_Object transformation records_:

------------

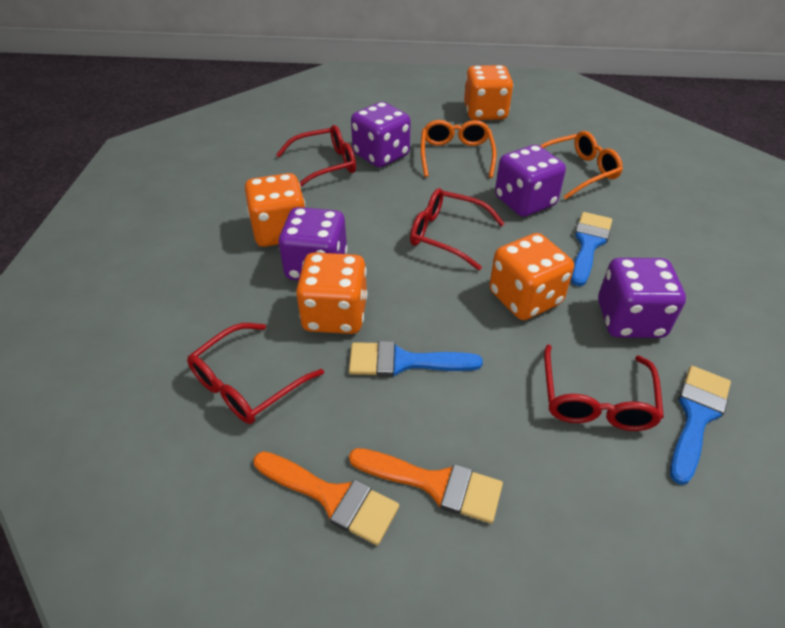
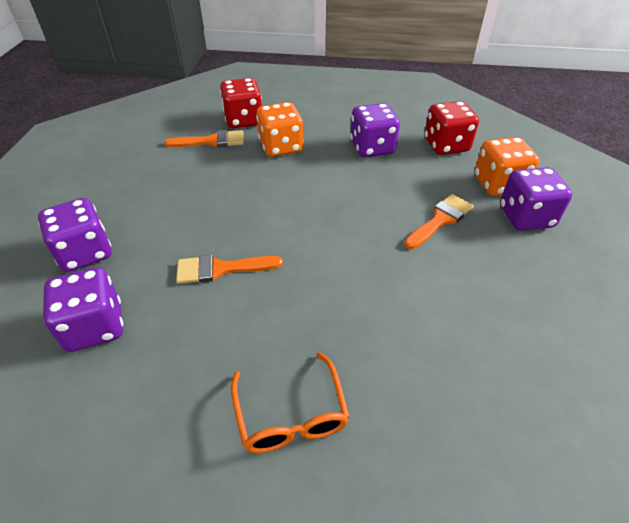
blue brush: 3 -> 0
orange brush: 2 -> 3
orange dice: 4 -> 2
orange glasses: 2 -> 1
red dice: 0 -> 2
red glasses: 4 -> 0

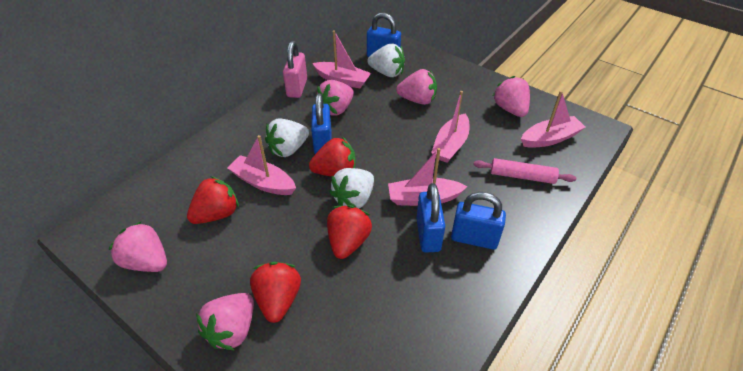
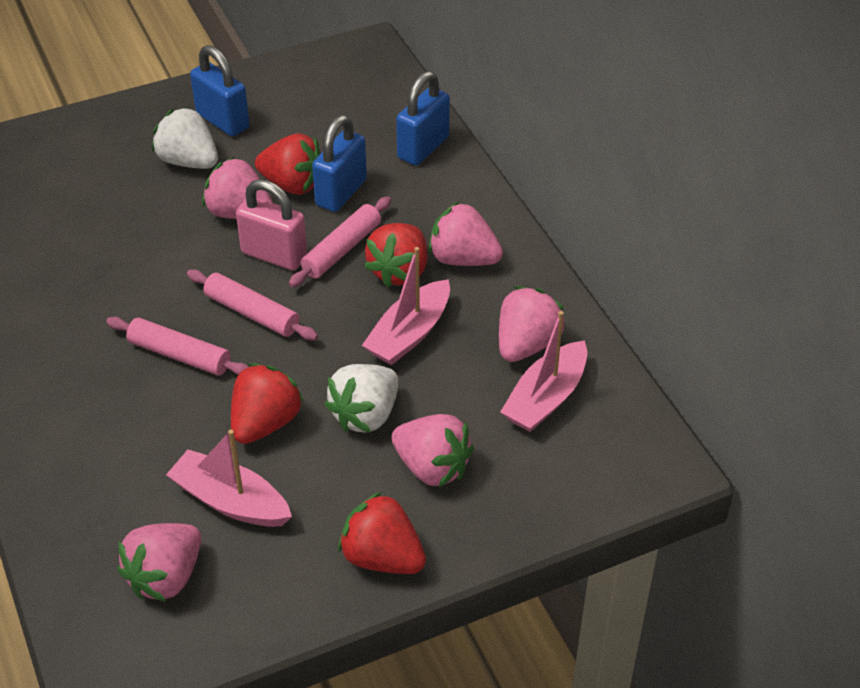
blue padlock: 4 -> 3
pink boat: 5 -> 3
pink rolling pin: 1 -> 3
white strawberry: 3 -> 2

------------

What belongs in the answer is each line of the data that has the word "orange".

orange brush: 2 -> 3
orange dice: 4 -> 2
orange glasses: 2 -> 1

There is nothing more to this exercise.